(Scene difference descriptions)
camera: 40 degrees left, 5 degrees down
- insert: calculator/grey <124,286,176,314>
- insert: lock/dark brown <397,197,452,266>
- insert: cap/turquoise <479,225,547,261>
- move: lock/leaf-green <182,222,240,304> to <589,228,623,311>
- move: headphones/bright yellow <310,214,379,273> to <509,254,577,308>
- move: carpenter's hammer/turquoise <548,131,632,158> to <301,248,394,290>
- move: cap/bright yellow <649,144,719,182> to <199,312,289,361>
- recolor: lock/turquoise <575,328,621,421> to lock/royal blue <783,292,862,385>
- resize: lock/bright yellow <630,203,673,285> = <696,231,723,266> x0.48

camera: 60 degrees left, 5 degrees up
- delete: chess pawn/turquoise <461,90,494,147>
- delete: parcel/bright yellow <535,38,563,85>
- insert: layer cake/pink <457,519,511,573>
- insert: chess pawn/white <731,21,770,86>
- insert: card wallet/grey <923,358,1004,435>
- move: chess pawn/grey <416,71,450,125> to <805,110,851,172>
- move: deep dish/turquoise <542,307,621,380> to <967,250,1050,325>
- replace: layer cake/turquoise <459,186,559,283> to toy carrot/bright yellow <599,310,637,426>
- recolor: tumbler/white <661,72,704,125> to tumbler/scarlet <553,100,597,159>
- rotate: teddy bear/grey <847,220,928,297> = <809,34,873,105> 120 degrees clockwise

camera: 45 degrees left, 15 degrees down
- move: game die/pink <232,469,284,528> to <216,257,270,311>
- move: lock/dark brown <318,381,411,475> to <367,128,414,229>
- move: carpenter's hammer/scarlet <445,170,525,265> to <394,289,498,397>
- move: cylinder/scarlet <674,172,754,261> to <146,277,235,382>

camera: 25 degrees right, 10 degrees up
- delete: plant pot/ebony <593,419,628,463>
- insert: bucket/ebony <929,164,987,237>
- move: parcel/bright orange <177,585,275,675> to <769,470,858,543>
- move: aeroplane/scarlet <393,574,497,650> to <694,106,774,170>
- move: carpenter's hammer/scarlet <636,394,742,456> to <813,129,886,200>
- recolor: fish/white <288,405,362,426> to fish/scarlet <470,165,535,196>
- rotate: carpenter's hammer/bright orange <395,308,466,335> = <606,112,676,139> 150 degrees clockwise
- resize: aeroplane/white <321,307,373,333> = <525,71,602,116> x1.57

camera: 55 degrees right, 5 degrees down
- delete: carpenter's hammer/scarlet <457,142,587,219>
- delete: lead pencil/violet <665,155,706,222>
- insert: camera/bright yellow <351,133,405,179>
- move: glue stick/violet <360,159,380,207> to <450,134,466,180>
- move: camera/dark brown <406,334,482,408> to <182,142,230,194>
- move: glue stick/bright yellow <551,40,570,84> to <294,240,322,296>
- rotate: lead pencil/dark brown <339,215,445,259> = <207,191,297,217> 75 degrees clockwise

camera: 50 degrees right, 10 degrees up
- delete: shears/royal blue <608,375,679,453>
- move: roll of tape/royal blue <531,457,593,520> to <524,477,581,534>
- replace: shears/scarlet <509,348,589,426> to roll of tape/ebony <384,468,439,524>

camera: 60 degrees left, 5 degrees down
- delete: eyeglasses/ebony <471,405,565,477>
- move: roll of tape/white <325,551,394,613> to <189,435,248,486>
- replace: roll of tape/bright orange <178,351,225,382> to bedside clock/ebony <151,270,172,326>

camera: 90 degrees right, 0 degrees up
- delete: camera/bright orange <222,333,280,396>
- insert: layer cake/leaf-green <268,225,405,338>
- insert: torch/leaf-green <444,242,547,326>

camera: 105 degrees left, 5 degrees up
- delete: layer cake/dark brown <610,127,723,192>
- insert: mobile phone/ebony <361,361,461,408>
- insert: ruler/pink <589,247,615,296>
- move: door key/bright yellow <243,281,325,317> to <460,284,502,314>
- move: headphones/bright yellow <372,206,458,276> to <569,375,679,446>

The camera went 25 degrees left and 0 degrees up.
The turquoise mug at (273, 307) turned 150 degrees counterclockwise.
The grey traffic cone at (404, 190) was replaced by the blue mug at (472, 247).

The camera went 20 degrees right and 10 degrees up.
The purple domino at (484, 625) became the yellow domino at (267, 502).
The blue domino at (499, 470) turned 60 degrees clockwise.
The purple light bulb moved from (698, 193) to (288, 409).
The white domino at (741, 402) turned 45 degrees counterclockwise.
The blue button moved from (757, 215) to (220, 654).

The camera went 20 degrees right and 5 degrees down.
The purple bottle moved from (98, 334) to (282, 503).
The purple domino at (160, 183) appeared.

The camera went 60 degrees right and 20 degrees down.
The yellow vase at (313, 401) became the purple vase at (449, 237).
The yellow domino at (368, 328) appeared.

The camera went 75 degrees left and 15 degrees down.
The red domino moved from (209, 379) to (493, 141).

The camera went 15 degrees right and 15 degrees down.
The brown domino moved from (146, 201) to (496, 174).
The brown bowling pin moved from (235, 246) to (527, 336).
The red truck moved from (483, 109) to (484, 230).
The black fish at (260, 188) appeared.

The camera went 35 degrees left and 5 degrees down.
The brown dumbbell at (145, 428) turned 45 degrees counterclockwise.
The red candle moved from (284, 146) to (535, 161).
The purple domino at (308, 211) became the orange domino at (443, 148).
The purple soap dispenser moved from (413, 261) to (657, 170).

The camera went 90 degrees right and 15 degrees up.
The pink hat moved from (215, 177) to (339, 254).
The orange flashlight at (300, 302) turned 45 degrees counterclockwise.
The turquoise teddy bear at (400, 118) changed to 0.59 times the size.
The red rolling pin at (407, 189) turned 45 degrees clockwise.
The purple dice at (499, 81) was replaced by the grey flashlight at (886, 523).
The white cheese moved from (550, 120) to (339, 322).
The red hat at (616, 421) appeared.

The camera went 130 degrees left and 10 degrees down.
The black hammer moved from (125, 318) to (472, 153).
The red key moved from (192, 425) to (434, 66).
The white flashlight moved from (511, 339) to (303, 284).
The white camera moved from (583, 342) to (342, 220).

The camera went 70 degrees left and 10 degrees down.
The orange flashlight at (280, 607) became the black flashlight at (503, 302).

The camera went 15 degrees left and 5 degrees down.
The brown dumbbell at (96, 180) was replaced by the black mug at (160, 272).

What you need to do: Reproduce all of the entries word for word. Omit nothing.

Exercise solution:
camera: 40 degrees left, 5 degrees down
- insert: calculator/grey <124,286,176,314>
- insert: lock/dark brown <397,197,452,266>
- insert: cap/turquoise <479,225,547,261>
- move: lock/leaf-green <182,222,240,304> to <589,228,623,311>
- move: headphones/bright yellow <310,214,379,273> to <509,254,577,308>
- move: carpenter's hammer/turquoise <548,131,632,158> to <301,248,394,290>
- move: cap/bright yellow <649,144,719,182> to <199,312,289,361>
- recolor: lock/turquoise <575,328,621,421> to lock/royal blue <783,292,862,385>
- resize: lock/bright yellow <630,203,673,285> = <696,231,723,266> x0.48

camera: 60 degrees left, 5 degrees up
- delete: chess pawn/turquoise <461,90,494,147>
- delete: parcel/bright yellow <535,38,563,85>
- insert: layer cake/pink <457,519,511,573>
- insert: chess pawn/white <731,21,770,86>
- insert: card wallet/grey <923,358,1004,435>
- move: chess pawn/grey <416,71,450,125> to <805,110,851,172>
- move: deep dish/turquoise <542,307,621,380> to <967,250,1050,325>
- replace: layer cake/turquoise <459,186,559,283> to toy carrot/bright yellow <599,310,637,426>
- recolor: tumbler/white <661,72,704,125> to tumbler/scarlet <553,100,597,159>
- rotate: teddy bear/grey <847,220,928,297> = <809,34,873,105> 120 degrees clockwise

camera: 45 degrees left, 15 degrees down
- move: game die/pink <232,469,284,528> to <216,257,270,311>
- move: lock/dark brown <318,381,411,475> to <367,128,414,229>
- move: carpenter's hammer/scarlet <445,170,525,265> to <394,289,498,397>
- move: cylinder/scarlet <674,172,754,261> to <146,277,235,382>

camera: 25 degrees right, 10 degrees up
- delete: plant pot/ebony <593,419,628,463>
- insert: bucket/ebony <929,164,987,237>
- move: parcel/bright orange <177,585,275,675> to <769,470,858,543>
- move: aeroplane/scarlet <393,574,497,650> to <694,106,774,170>
- move: carpenter's hammer/scarlet <636,394,742,456> to <813,129,886,200>
- recolor: fish/white <288,405,362,426> to fish/scarlet <470,165,535,196>
- rotate: carpenter's hammer/bright orange <395,308,466,335> = <606,112,676,139> 150 degrees clockwise
- resize: aeroplane/white <321,307,373,333> = <525,71,602,116> x1.57

camera: 55 degrees right, 5 degrees down
- delete: carpenter's hammer/scarlet <457,142,587,219>
- delete: lead pencil/violet <665,155,706,222>
- insert: camera/bright yellow <351,133,405,179>
- move: glue stick/violet <360,159,380,207> to <450,134,466,180>
- move: camera/dark brown <406,334,482,408> to <182,142,230,194>
- move: glue stick/bright yellow <551,40,570,84> to <294,240,322,296>
- rotate: lead pencil/dark brown <339,215,445,259> = <207,191,297,217> 75 degrees clockwise

camera: 50 degrees right, 10 degrees up
- delete: shears/royal blue <608,375,679,453>
- move: roll of tape/royal blue <531,457,593,520> to <524,477,581,534>
- replace: shears/scarlet <509,348,589,426> to roll of tape/ebony <384,468,439,524>

camera: 60 degrees left, 5 degrees down
- delete: eyeglasses/ebony <471,405,565,477>
- move: roll of tape/white <325,551,394,613> to <189,435,248,486>
- replace: roll of tape/bright orange <178,351,225,382> to bedside clock/ebony <151,270,172,326>

camera: 90 degrees right, 0 degrees up
- delete: camera/bright orange <222,333,280,396>
- insert: layer cake/leaf-green <268,225,405,338>
- insert: torch/leaf-green <444,242,547,326>

camera: 105 degrees left, 5 degrees up
- delete: layer cake/dark brown <610,127,723,192>
- insert: mobile phone/ebony <361,361,461,408>
- insert: ruler/pink <589,247,615,296>
- move: door key/bright yellow <243,281,325,317> to <460,284,502,314>
- move: headphones/bright yellow <372,206,458,276> to <569,375,679,446>

The camera went 25 degrees left and 0 degrees up.
The turquoise mug at (273, 307) turned 150 degrees counterclockwise.
The grey traffic cone at (404, 190) was replaced by the blue mug at (472, 247).

The camera went 20 degrees right and 10 degrees up.
The purple domino at (484, 625) became the yellow domino at (267, 502).
The blue domino at (499, 470) turned 60 degrees clockwise.
The purple light bulb moved from (698, 193) to (288, 409).
The white domino at (741, 402) turned 45 degrees counterclockwise.
The blue button moved from (757, 215) to (220, 654).

The camera went 20 degrees right and 5 degrees down.
The purple bottle moved from (98, 334) to (282, 503).
The purple domino at (160, 183) appeared.

The camera went 60 degrees right and 20 degrees down.
The yellow vase at (313, 401) became the purple vase at (449, 237).
The yellow domino at (368, 328) appeared.

The camera went 75 degrees left and 15 degrees down.
The red domino moved from (209, 379) to (493, 141).

The camera went 15 degrees right and 15 degrees down.
The brown domino moved from (146, 201) to (496, 174).
The brown bowling pin moved from (235, 246) to (527, 336).
The red truck moved from (483, 109) to (484, 230).
The black fish at (260, 188) appeared.

The camera went 35 degrees left and 5 degrees down.
The brown dumbbell at (145, 428) turned 45 degrees counterclockwise.
The red candle moved from (284, 146) to (535, 161).
The purple domino at (308, 211) became the orange domino at (443, 148).
The purple soap dispenser moved from (413, 261) to (657, 170).

The camera went 90 degrees right and 15 degrees up.
The pink hat moved from (215, 177) to (339, 254).
The orange flashlight at (300, 302) turned 45 degrees counterclockwise.
The turquoise teddy bear at (400, 118) changed to 0.59 times the size.
The red rolling pin at (407, 189) turned 45 degrees clockwise.
The purple dice at (499, 81) was replaced by the grey flashlight at (886, 523).
The white cheese moved from (550, 120) to (339, 322).
The red hat at (616, 421) appeared.

The camera went 130 degrees left and 10 degrees down.
The black hammer moved from (125, 318) to (472, 153).
The red key moved from (192, 425) to (434, 66).
The white flashlight moved from (511, 339) to (303, 284).
The white camera moved from (583, 342) to (342, 220).

The camera went 70 degrees left and 10 degrees down.
The orange flashlight at (280, 607) became the black flashlight at (503, 302).

The camera went 15 degrees left and 5 degrees down.
The brown dumbbell at (96, 180) was replaced by the black mug at (160, 272).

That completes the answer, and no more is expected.